• [Stored data]:
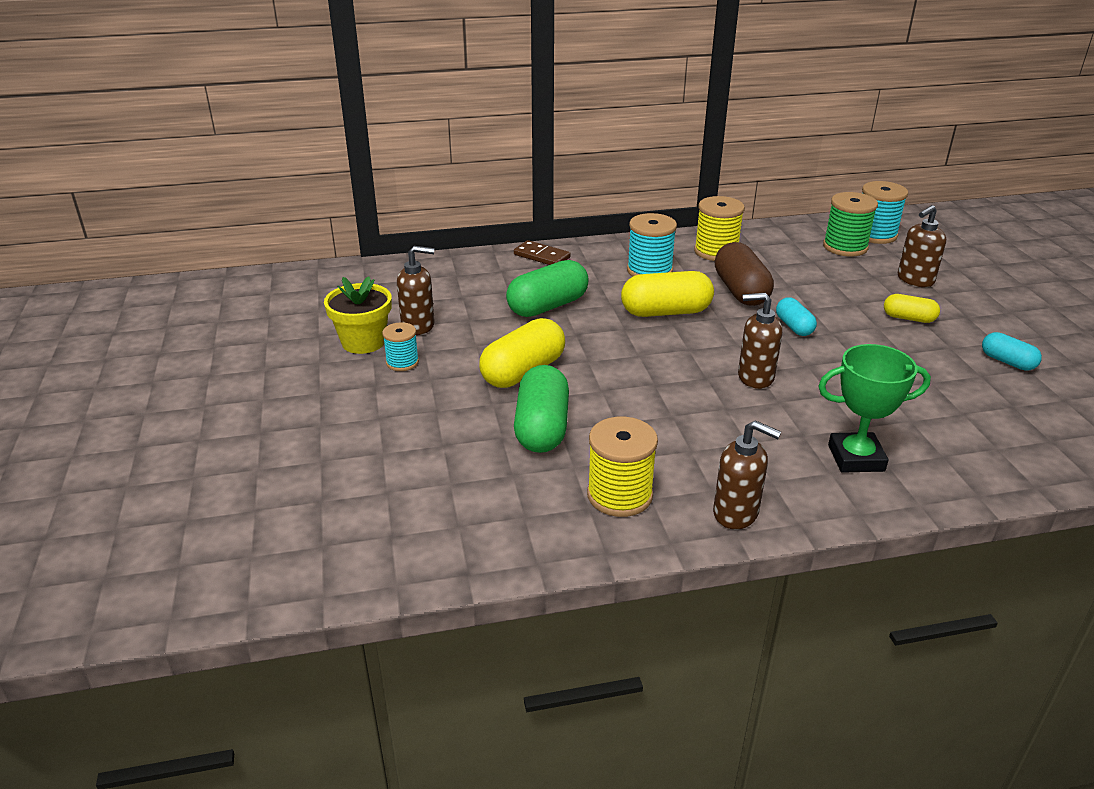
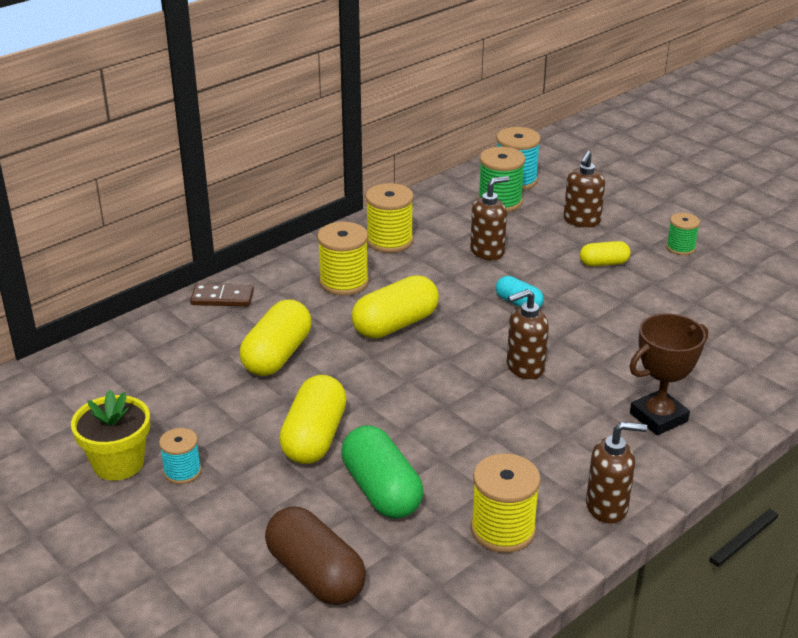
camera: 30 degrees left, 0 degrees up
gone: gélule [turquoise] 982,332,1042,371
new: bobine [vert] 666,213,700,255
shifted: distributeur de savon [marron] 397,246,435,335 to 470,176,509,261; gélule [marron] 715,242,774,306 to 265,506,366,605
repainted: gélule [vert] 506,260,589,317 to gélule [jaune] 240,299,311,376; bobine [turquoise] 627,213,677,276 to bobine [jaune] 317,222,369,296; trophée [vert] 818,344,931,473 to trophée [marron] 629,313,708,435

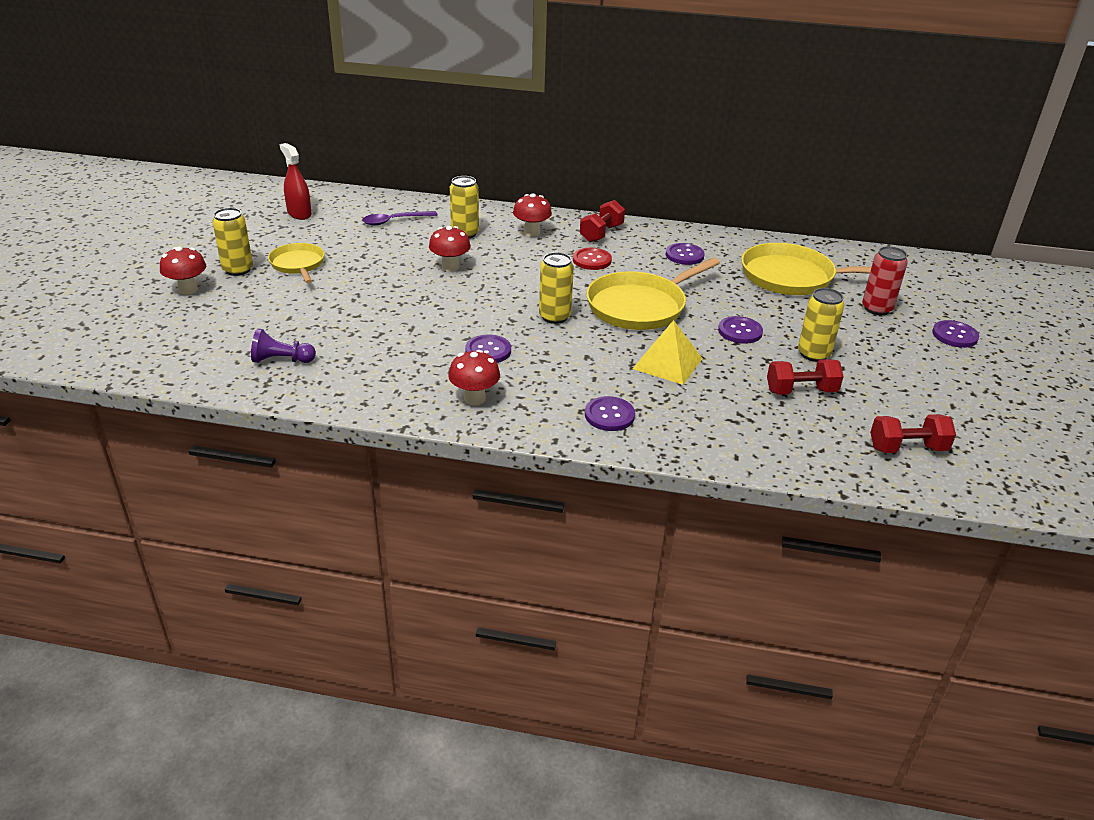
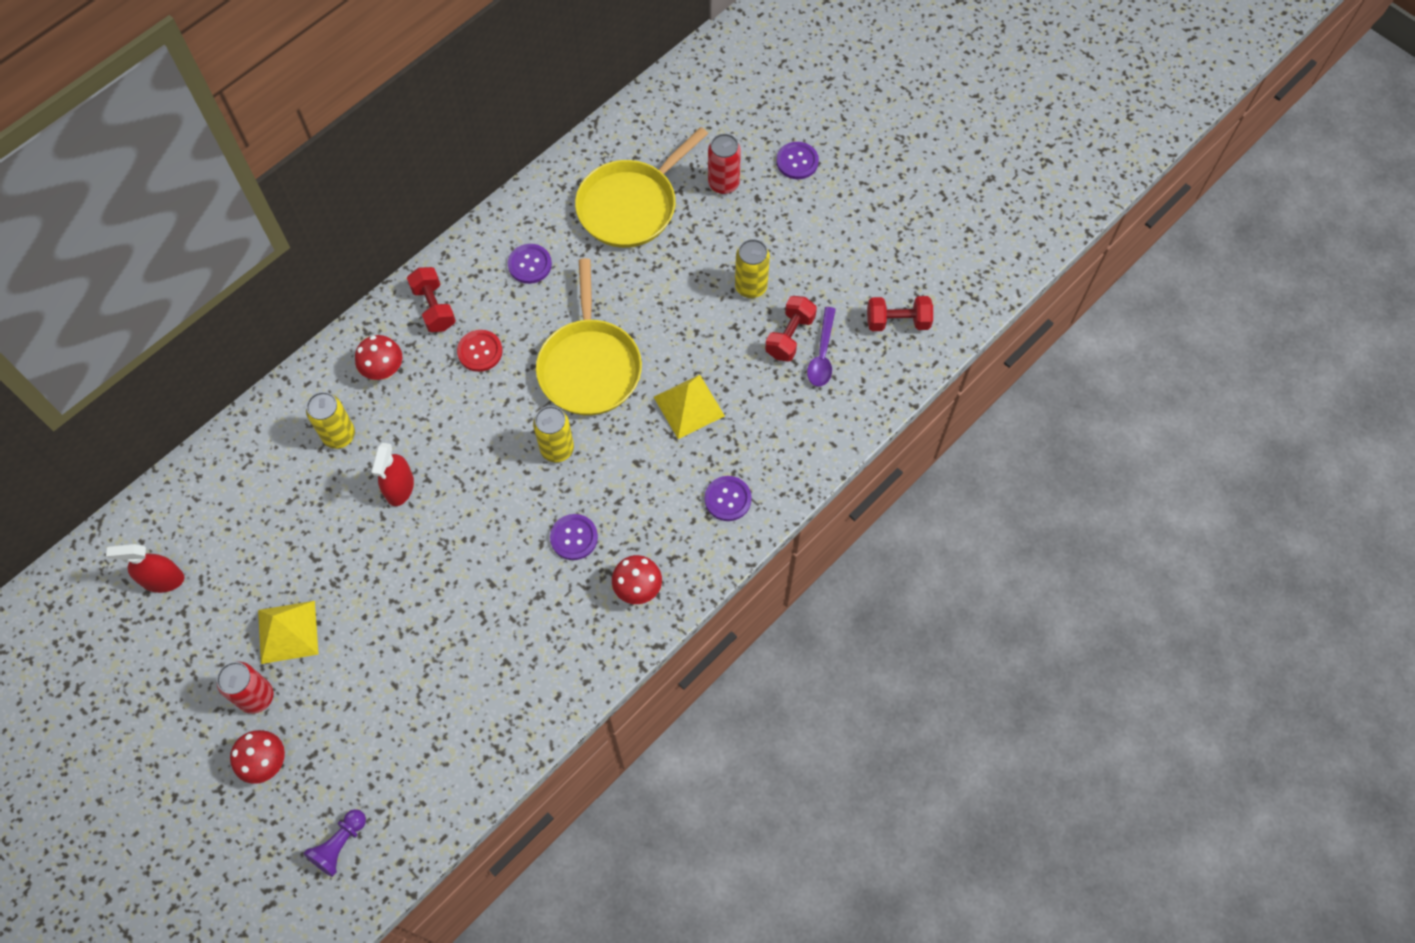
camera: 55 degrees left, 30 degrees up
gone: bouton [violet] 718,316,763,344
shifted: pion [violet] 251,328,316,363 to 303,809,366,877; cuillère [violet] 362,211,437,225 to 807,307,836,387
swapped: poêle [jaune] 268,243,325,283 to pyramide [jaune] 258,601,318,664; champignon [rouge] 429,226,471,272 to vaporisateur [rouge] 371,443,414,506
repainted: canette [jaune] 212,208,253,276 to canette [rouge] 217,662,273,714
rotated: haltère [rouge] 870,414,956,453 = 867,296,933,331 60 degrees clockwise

==

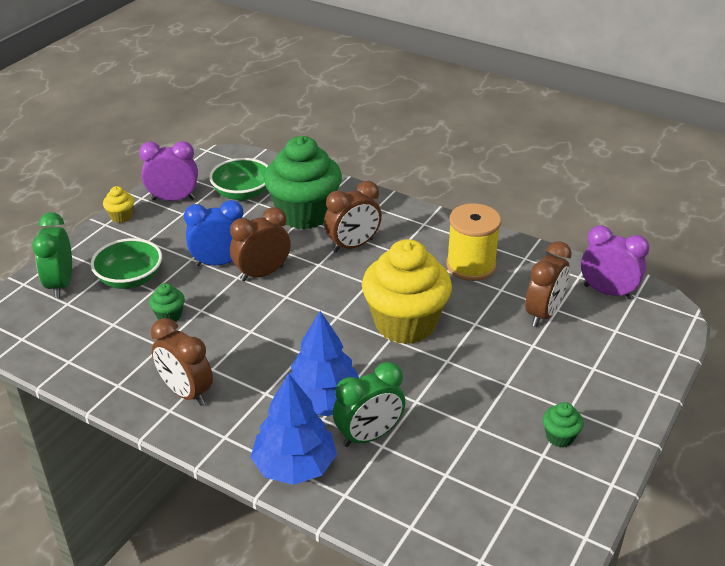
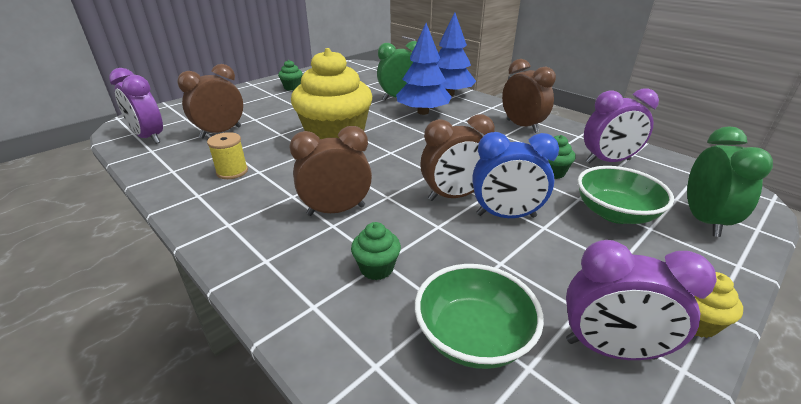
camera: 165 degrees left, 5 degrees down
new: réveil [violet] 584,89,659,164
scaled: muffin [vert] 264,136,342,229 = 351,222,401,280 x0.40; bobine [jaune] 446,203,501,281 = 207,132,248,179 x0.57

...

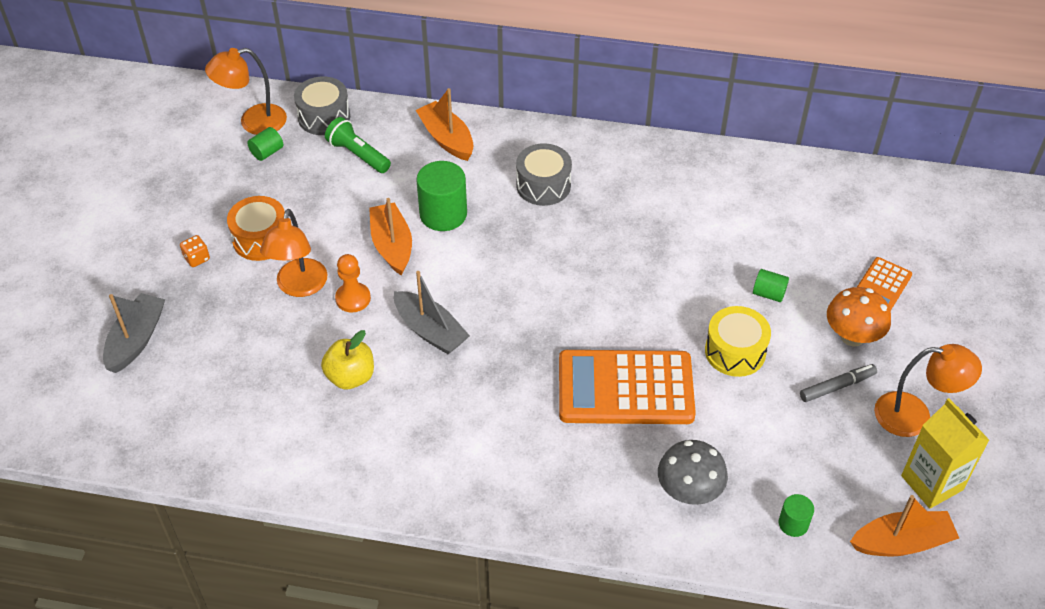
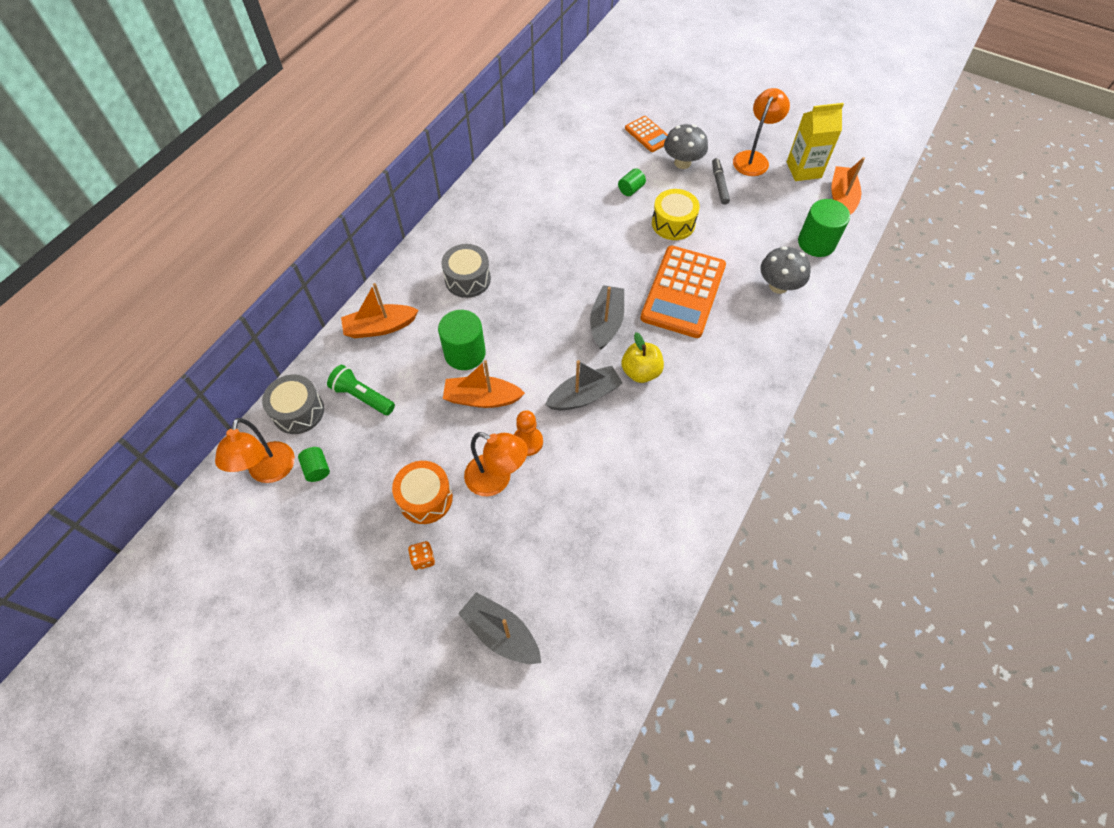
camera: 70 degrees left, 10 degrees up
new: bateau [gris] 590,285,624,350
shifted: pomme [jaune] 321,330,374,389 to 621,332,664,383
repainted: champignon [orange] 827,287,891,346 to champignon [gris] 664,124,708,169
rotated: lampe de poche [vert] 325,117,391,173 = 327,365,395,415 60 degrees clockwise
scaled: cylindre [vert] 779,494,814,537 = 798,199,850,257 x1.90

• [Aim of the task]: Using the data above, reproduce exactly the lines between those holding "camera: 30 degrees left, 0 degrees up" and "shifted: distributeur de", inclusive, and no others.

• [Response area]:
camera: 30 degrees left, 0 degrees up
gone: gélule [turquoise] 982,332,1042,371
new: bobine [vert] 666,213,700,255
shifted: distributeur de savon [marron] 397,246,435,335 to 470,176,509,261; gélule [marron] 715,242,774,306 to 265,506,366,605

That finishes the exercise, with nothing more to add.